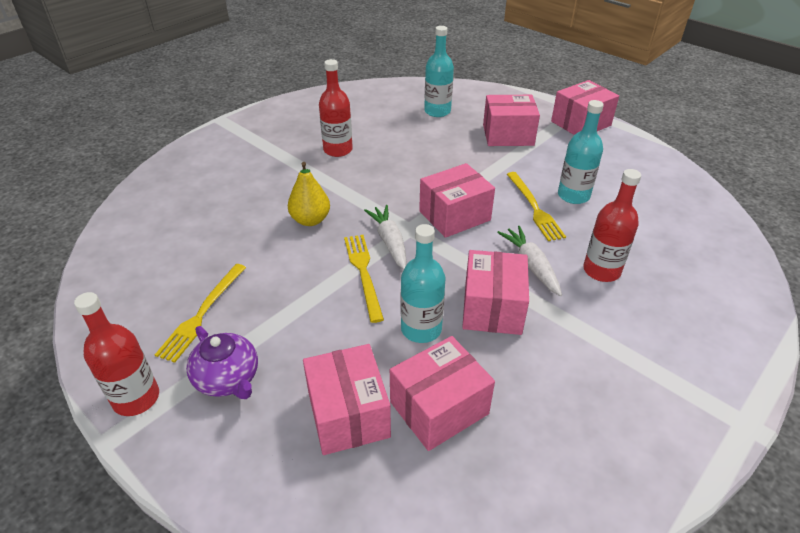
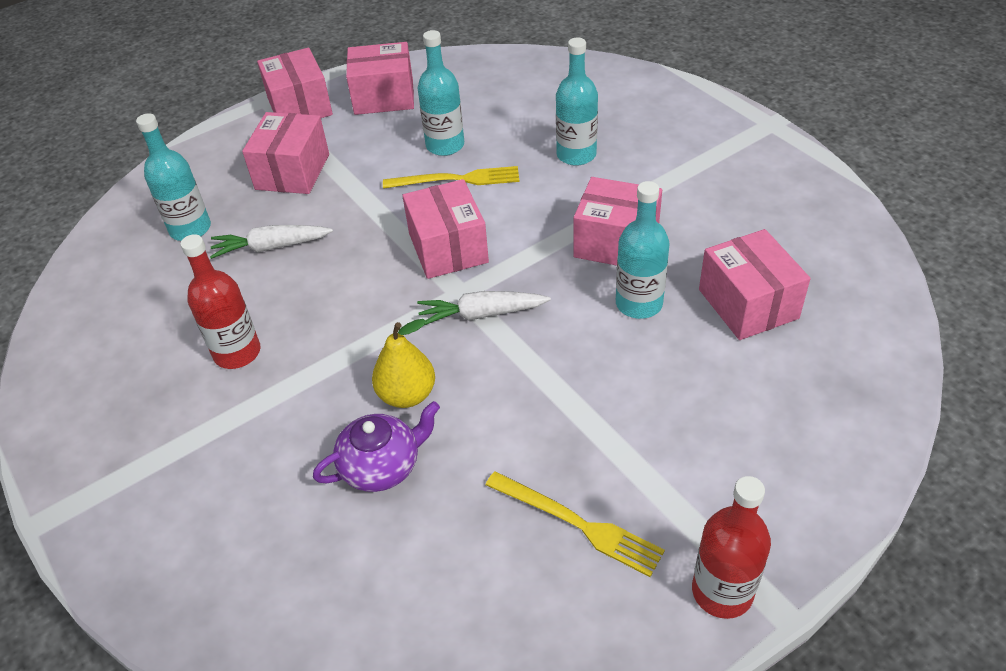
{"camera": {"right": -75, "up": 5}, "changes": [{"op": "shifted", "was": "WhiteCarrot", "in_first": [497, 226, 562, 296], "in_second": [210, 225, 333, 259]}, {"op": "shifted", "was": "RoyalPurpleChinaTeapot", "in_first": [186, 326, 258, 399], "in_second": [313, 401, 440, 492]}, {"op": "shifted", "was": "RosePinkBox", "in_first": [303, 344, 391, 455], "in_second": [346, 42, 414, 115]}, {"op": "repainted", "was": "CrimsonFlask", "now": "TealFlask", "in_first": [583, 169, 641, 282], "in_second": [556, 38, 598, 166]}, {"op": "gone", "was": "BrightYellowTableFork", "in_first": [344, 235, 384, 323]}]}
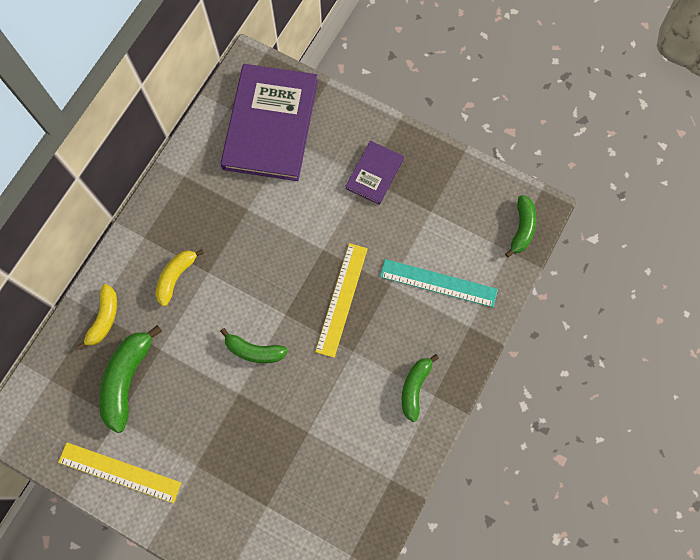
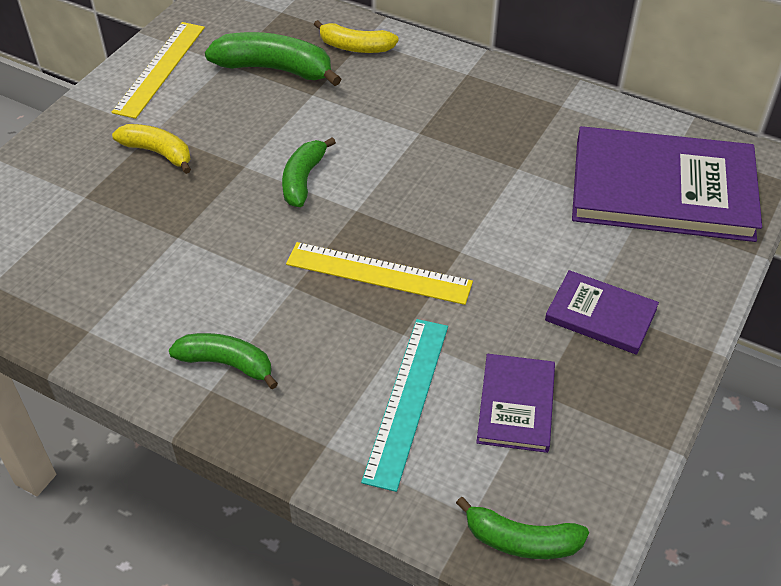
{"camera": {"right": 90, "up": -25}, "changes": [{"op": "shifted", "was": "BrightYellowBananaFruit", "in_first": [155, 249, 204, 307], "in_second": [112, 124, 191, 174]}, {"op": "new", "now": "RoyalPurpleHardcover", "in_second": [476, 354, 555, 453]}]}
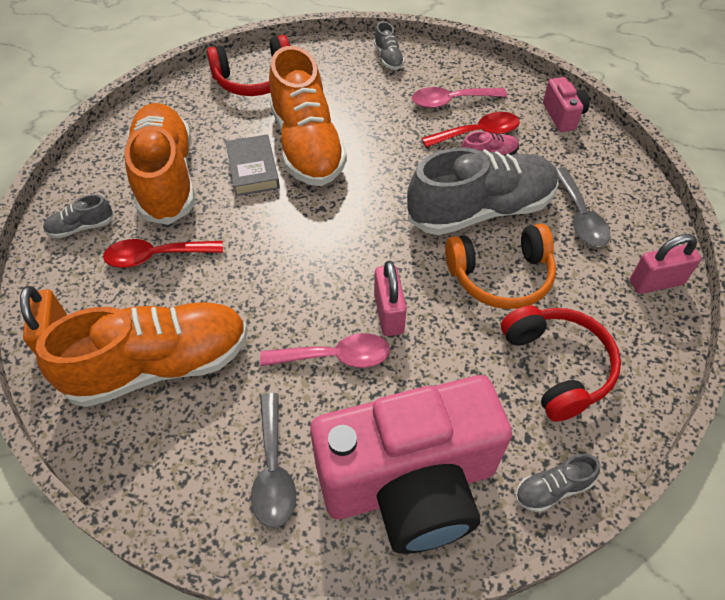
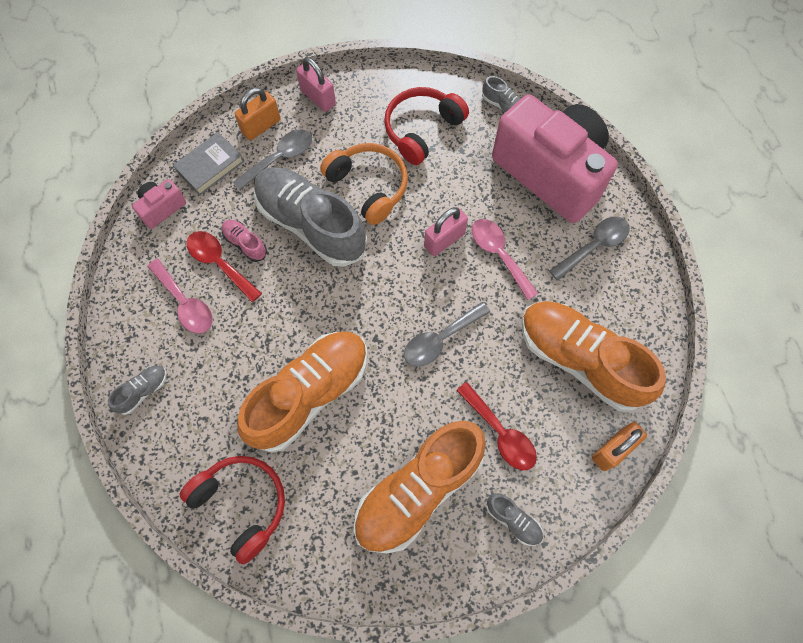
{"camera": {"right": -120, "up": 15}, "changes": [{"op": "shifted", "was": "AshGreyHardcover", "in_first": [225, 134, 280, 196], "in_second": [173, 132, 244, 195]}, {"op": "new", "now": "OrangePadlock", "in_second": [235, 88, 280, 141]}, {"op": "new", "now": "AshGreyTeaspoon", "in_second": [404, 302, 490, 366]}]}
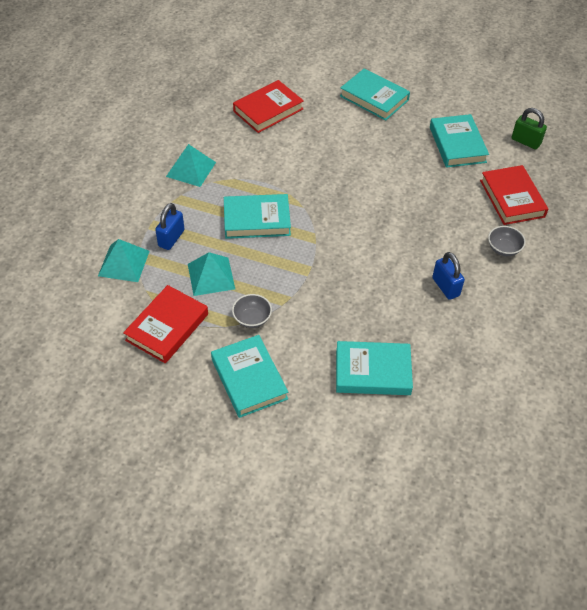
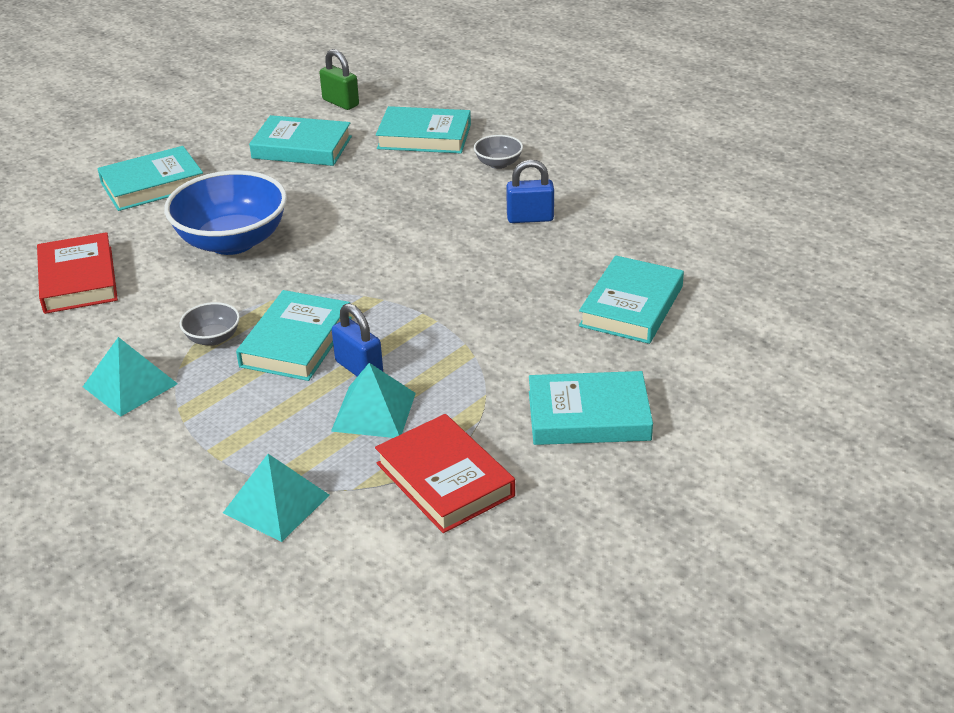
{"camera": {"right": -65, "up": -15}, "changes": [{"op": "new", "now": "RoyalBlueBowl", "in_second": [164, 170, 287, 255]}, {"op": "shifted", "was": "AshGreyBowl", "in_first": [232, 294, 272, 328], "in_second": [180, 302, 240, 346]}, {"op": "rotated", "was": "LeafGreenPadlock", "in_first": [511, 108, 547, 149], "in_second": [319, 49, 359, 110], "clockwise": 75}, {"op": "shifted", "was": "RoyalBluePadlock", "in_first": [155, 203, 184, 250], "in_second": [332, 303, 383, 377]}, {"op": "repainted", "was": "CrimsonHardcover", "now": "TealHardcover", "in_first": [480, 165, 548, 225], "in_second": [376, 106, 471, 153]}]}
—————
TASK GOAL ▸ Transcribe the listing exactly, skipping pictures.

EXPECTED ANSWER ▸
{"camera": {"right": -75, "up": 5}, "changes": [{"op": "shifted", "was": "WhiteCarrot", "in_first": [497, 226, 562, 296], "in_second": [210, 225, 333, 259]}, {"op": "shifted", "was": "RoyalPurpleChinaTeapot", "in_first": [186, 326, 258, 399], "in_second": [313, 401, 440, 492]}, {"op": "shifted", "was": "RosePinkBox", "in_first": [303, 344, 391, 455], "in_second": [346, 42, 414, 115]}, {"op": "repainted", "was": "CrimsonFlask", "now": "TealFlask", "in_first": [583, 169, 641, 282], "in_second": [556, 38, 598, 166]}, {"op": "gone", "was": "BrightYellowTableFork", "in_first": [344, 235, 384, 323]}]}
{"camera": {"right": 90, "up": -25}, "changes": [{"op": "shifted", "was": "BrightYellowBananaFruit", "in_first": [155, 249, 204, 307], "in_second": [112, 124, 191, 174]}, {"op": "new", "now": "RoyalPurpleHardcover", "in_second": [476, 354, 555, 453]}]}
{"camera": {"right": -120, "up": 15}, "changes": [{"op": "shifted", "was": "AshGreyHardcover", "in_first": [225, 134, 280, 196], "in_second": [173, 132, 244, 195]}, {"op": "new", "now": "OrangePadlock", "in_second": [235, 88, 280, 141]}, {"op": "new", "now": "AshGreyTeaspoon", "in_second": [404, 302, 490, 366]}]}
{"camera": {"right": -65, "up": -15}, "changes": [{"op": "new", "now": "RoyalBlueBowl", "in_second": [164, 170, 287, 255]}, {"op": "shifted", "was": "AshGreyBowl", "in_first": [232, 294, 272, 328], "in_second": [180, 302, 240, 346]}, {"op": "rotated", "was": "LeafGreenPadlock", "in_first": [511, 108, 547, 149], "in_second": [319, 49, 359, 110], "clockwise": 75}, {"op": "shifted", "was": "RoyalBluePadlock", "in_first": [155, 203, 184, 250], "in_second": [332, 303, 383, 377]}, {"op": "repainted", "was": "CrimsonHardcover", "now": "TealHardcover", "in_first": [480, 165, 548, 225], "in_second": [376, 106, 471, 153]}]}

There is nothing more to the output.